▶ _The problem_: Can you give every line of the records below as a Markdown table with two columns, "No." for the row number and "Entry" for the line, with blank lines left out?

[Dataset items]
──────────────────────────────
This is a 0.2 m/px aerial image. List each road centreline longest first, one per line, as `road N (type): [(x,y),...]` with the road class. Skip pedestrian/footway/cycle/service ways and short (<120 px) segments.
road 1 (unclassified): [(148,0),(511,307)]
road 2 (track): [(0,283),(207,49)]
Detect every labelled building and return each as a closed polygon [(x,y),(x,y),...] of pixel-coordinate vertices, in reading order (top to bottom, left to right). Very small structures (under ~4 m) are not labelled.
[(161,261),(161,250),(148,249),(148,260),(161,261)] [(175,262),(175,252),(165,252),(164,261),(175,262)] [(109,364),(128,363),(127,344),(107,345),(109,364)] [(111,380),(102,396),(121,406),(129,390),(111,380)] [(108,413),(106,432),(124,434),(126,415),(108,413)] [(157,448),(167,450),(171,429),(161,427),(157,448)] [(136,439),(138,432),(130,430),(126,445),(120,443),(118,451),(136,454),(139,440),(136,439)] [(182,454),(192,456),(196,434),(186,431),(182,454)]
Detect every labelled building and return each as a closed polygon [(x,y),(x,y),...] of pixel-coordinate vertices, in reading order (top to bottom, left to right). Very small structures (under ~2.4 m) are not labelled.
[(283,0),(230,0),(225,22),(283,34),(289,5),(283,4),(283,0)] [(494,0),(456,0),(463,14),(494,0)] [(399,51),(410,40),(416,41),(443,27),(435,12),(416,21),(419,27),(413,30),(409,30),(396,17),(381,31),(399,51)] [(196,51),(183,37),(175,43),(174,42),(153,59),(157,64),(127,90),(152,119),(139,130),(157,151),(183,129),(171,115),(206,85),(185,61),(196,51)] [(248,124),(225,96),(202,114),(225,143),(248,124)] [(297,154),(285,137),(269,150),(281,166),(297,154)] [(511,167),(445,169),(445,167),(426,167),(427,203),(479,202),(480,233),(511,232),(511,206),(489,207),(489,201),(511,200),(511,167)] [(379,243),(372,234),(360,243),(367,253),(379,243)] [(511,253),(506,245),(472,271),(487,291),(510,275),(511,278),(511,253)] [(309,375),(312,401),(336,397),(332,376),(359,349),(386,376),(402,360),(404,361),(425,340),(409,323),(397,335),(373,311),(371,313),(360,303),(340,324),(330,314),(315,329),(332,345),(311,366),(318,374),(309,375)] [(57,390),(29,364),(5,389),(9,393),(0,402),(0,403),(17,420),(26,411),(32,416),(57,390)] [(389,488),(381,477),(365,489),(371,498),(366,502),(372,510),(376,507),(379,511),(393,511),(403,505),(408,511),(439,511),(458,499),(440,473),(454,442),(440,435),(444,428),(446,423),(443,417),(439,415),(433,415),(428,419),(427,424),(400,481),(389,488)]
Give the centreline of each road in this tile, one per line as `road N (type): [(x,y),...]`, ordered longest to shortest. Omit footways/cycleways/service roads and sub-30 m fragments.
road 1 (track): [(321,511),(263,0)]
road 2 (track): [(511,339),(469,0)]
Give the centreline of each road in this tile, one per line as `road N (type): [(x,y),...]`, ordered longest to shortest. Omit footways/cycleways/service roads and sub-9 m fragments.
──────────────────────────────
▶ _Expected answer_:
| No. | Entry |
|---|---|
| 1 | This is a 0.2 m/px aerial image. List each road centreline longest first, one per line, as `road N (type): [(x,y),...]` with the road class. Skip pedestrian/footway/cycle/service ways and short (<120 px) segments. |
| 2 | road 1 (unclassified): [(148,0),(511,307)] |
| 3 | road 2 (track): [(0,283),(207,49)] |
| 4 | Detect every labelled building and return each as a closed polygon [(x,y),(x,y),...] of pixel-coordinate vertices, in reading order (top to bottom, left to right). Very small structures (under ~4 m) are not labelled. |
| 5 | [(161,261),(161,250),(148,249),(148,260),(161,261)] [(175,262),(175,252),(165,252),(164,261),(175,262)] [(109,364),(128,363),(127,344),(107,345),(109,364)] [(111,380),(102,396),(121,406),(129,390),(111,380)] [(108,413),(106,432),(124,434),(126,415),(108,413)] [(157,448),(167,450),(171,429),(161,427),(157,448)] [(136,439),(138,432),(130,430),(126,445),(120,443),(118,451),(136,454),(139,440),(136,439)] [(182,454),(192,456),(196,434),(186,431),(182,454)] |
| 6 | Detect every labelled building and return each as a closed polygon [(x,y),(x,y),...] of pixel-coordinate vertices, in reading order (top to bottom, left to right). Very small structures (under ~2.4 m) are not labelled. |
| 7 | [(283,0),(230,0),(225,22),(283,34),(289,5),(283,4),(283,0)] [(494,0),(456,0),(463,14),(494,0)] [(399,51),(410,40),(416,41),(443,27),(435,12),(416,21),(419,27),(413,30),(409,30),(396,17),(381,31),(399,51)] [(196,51),(183,37),(175,43),(174,42),(153,59),(157,64),(127,90),(152,119),(139,130),(157,151),(183,129),(171,115),(206,85),(185,61),(196,51)] [(248,124),(225,96),(202,114),(225,143),(248,124)] [(297,154),(285,137),(269,150),(281,166),(297,154)] [(511,167),(445,169),(445,167),(426,167),(427,203),(479,202),(480,233),(511,232),(511,206),(489,207),(489,201),(511,200),(511,167)] [(379,243),(372,234),(360,243),(367,253),(379,243)] [(511,253),(506,245),(472,271),(487,291),(510,275),(511,278),(511,253)] [(309,375),(312,401),(336,397),(332,376),(359,349),(386,376),(402,360),(404,361),(425,340),(409,323),(397,335),(373,311),(371,313),(360,303),(340,324),(330,314),(315,329),(332,345),(311,366),(318,374),(309,375)] [(57,390),(29,364),(5,389),(9,393),(0,402),(0,403),(17,420),(26,411),(32,416),(57,390)] [(389,488),(381,477),(365,489),(371,498),(366,502),(372,510),(376,507),(379,511),(393,511),(403,505),(408,511),(439,511),(458,499),(440,473),(454,442),(440,435),(444,428),(446,423),(443,417),(439,415),(433,415),(428,419),(427,424),(400,481),(389,488)] |
| 8 | Give the centreline of each road in this tile, one per line as `road N (type): [(x,y),...]`, ordered longest to shortest. Omit footways/cycleways/service roads and sub-30 m fragments. |
| 9 | road 1 (track): [(321,511),(263,0)] |
| 10 | road 2 (track): [(511,339),(469,0)] |
| 11 | Give the centreline of each road in this tile, one per line as `road N (type): [(x,y),...]`, ordered longest to shortest. Omit footways/cycleways/service roads and sub-9 m fragments. |